ASSIGNMENT. All lines in the records below that hold "yellow" are to be shown.

[Dataset items]
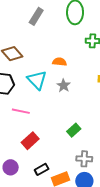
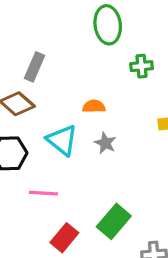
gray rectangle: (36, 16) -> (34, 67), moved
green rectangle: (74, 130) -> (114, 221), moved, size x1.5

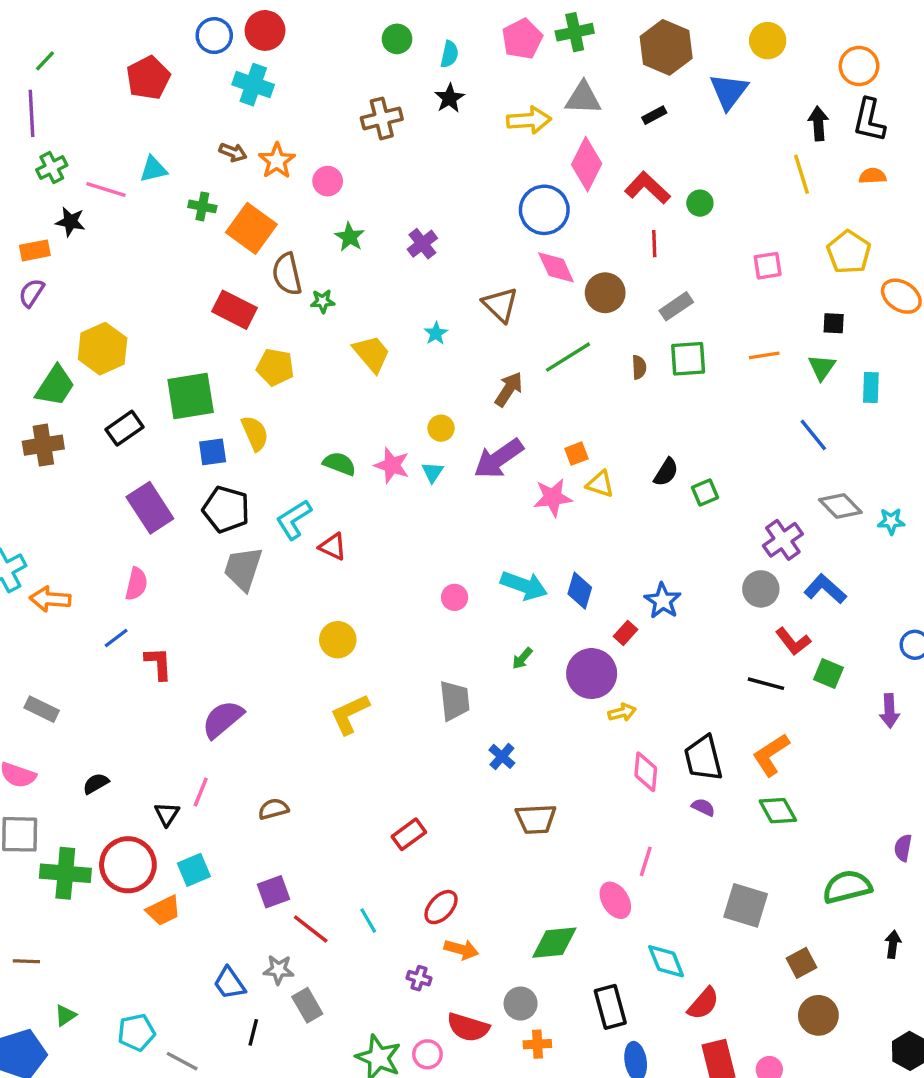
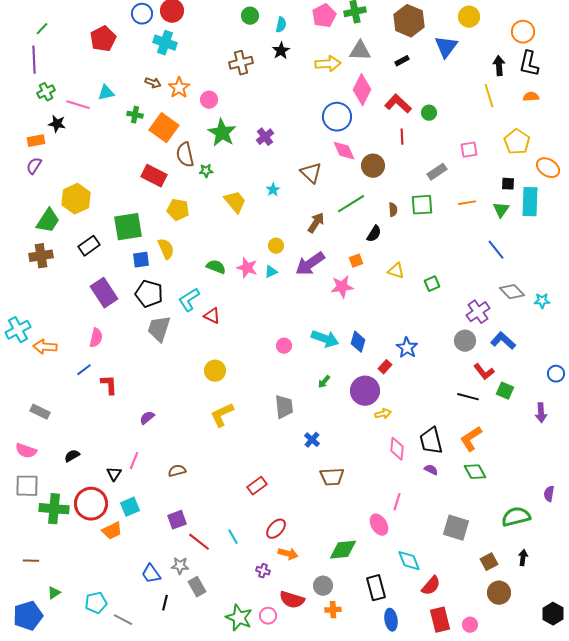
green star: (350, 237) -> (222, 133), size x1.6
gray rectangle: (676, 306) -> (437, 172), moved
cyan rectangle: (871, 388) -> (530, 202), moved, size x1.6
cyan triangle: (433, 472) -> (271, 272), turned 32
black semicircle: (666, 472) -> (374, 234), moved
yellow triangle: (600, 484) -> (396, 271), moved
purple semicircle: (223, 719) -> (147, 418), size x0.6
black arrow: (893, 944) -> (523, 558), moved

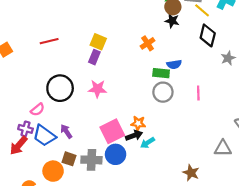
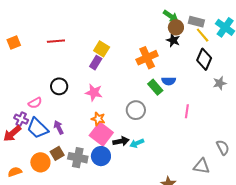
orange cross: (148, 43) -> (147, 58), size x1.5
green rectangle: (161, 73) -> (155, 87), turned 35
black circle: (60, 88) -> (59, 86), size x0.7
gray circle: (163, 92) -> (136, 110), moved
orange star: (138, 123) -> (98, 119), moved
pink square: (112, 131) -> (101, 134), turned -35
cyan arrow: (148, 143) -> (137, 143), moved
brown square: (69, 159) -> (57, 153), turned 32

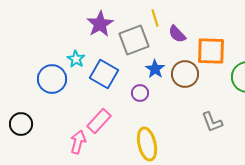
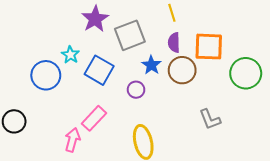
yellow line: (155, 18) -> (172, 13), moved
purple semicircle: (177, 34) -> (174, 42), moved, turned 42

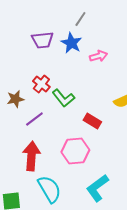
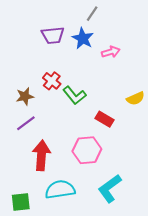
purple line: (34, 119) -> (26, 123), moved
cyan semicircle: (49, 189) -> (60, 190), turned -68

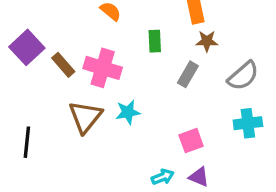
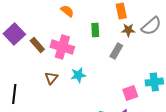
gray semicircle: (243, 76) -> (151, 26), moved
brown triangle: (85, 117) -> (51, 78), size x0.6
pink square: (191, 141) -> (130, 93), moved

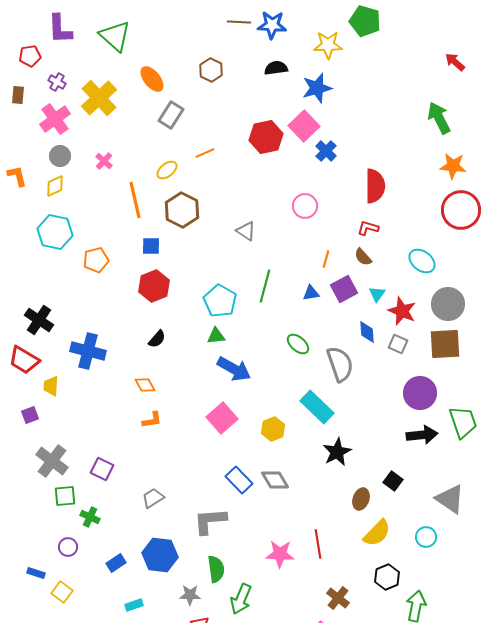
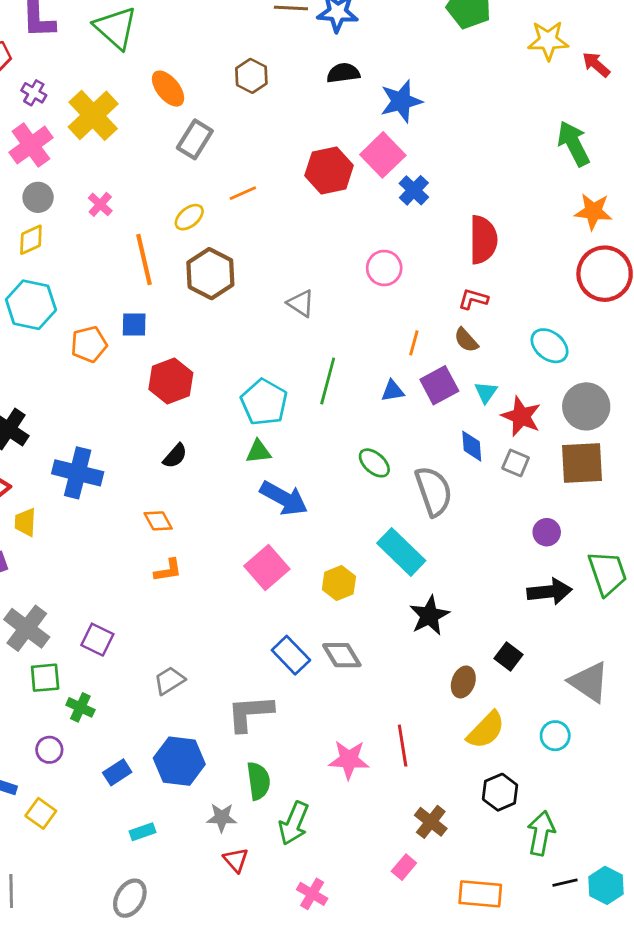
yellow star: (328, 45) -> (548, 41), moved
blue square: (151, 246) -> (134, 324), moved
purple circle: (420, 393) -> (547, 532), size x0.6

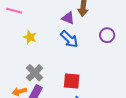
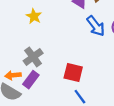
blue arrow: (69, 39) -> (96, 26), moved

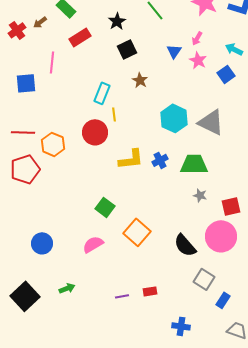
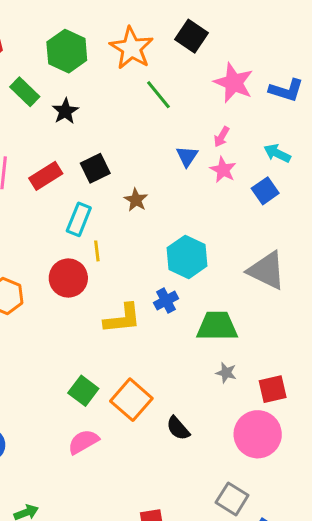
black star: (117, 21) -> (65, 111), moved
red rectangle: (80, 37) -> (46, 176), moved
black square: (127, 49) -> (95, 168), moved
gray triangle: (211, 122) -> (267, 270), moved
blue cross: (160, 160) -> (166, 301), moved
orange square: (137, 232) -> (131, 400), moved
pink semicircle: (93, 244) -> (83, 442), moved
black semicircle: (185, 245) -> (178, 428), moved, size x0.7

THE ANSWER.
yellow triangle: (600, 484) -> (396, 271), moved
yellow line: (155, 18) -> (172, 13), moved
yellow star: (328, 45) -> (548, 41), moved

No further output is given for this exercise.